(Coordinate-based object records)
========================================================================

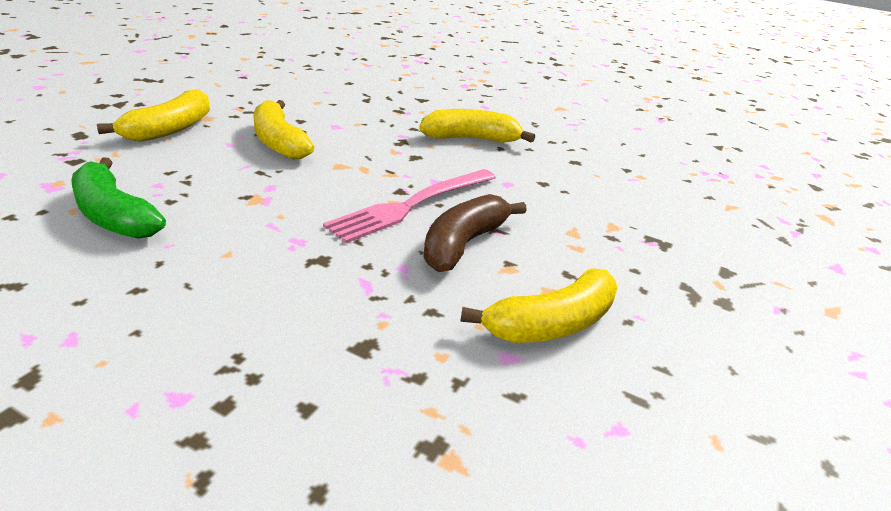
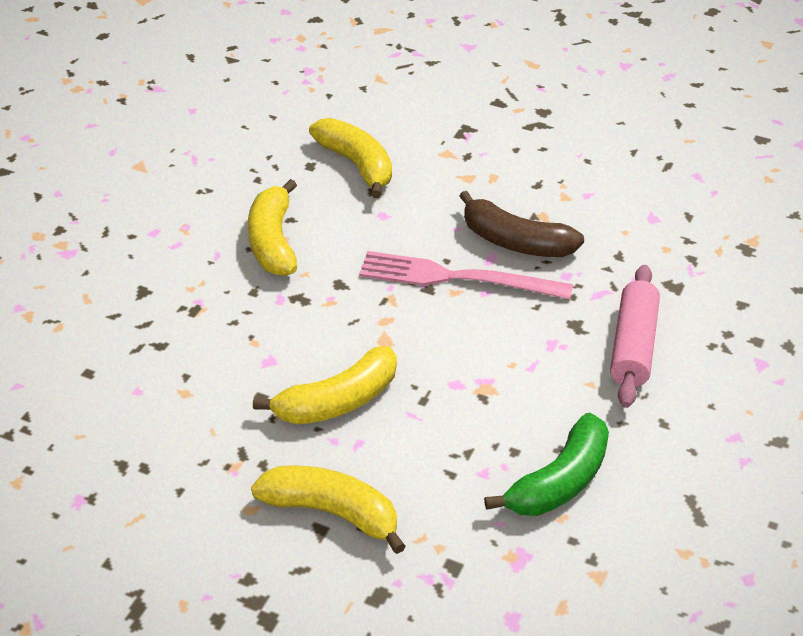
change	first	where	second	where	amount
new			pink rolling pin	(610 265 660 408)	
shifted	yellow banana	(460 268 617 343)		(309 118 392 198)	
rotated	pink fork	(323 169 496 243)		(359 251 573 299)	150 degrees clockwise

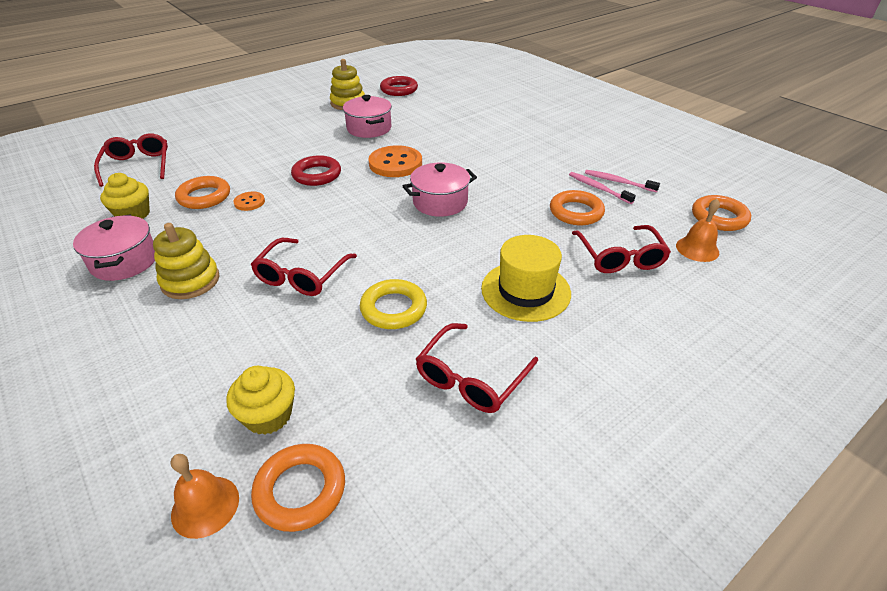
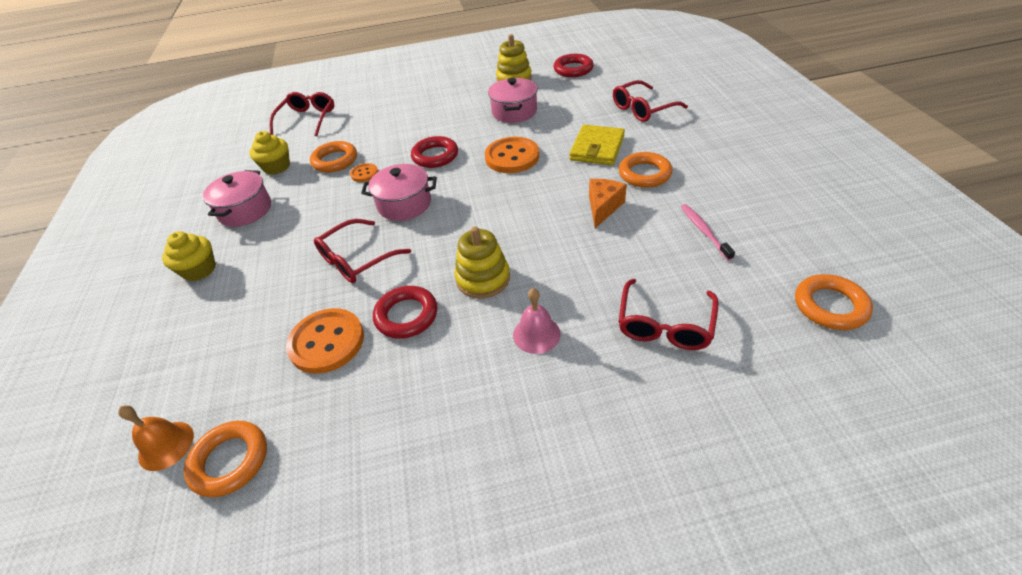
change	first	where	second	where	amount
gone	pink toothbrush	(585 170 660 192)			
gone	orange bell	(676 199 720 262)			
new			orange button	(286 308 364 374)	
new			yellow wallet	(569 124 625 165)	
new			orange cheese	(589 179 627 228)	
shifted	yellow stacking toy	(153 223 220 299)		(455 226 510 299)	
shifted	yellow cupcake	(226 366 295 435)		(162 231 216 281)	
shifted	pink pot	(403 162 477 217)		(361 164 437 221)	
shifted	red glasses	(416 323 538 413)		(613 80 688 122)	
shifted	orange ring	(550 190 605 225)		(619 152 673 188)	
swapped	yellow hat	(481 235 571 322)	pink bell	(513 288 561 354)	
repainted	yellow ring	(360 279 427 329)	red ring	(373 286 437 339)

========================================================================

**Try it**
Return the preceding entries verbatim, with the pictures excluded.

**Answer to the problem**
change	first	where	second	where	amount
new			pink rolling pin	(610 265 660 408)	
shifted	yellow banana	(460 268 617 343)		(309 118 392 198)	
rotated	pink fork	(323 169 496 243)		(359 251 573 299)	150 degrees clockwise

change	first	where	second	where	amount
gone	pink toothbrush	(585 170 660 192)			
gone	orange bell	(676 199 720 262)			
new			orange button	(286 308 364 374)	
new			yellow wallet	(569 124 625 165)	
new			orange cheese	(589 179 627 228)	
shifted	yellow stacking toy	(153 223 220 299)		(455 226 510 299)	
shifted	yellow cupcake	(226 366 295 435)		(162 231 216 281)	
shifted	pink pot	(403 162 477 217)		(361 164 437 221)	
shifted	red glasses	(416 323 538 413)		(613 80 688 122)	
shifted	orange ring	(550 190 605 225)		(619 152 673 188)	
swapped	yellow hat	(481 235 571 322)	pink bell	(513 288 561 354)	
repainted	yellow ring	(360 279 427 329)	red ring	(373 286 437 339)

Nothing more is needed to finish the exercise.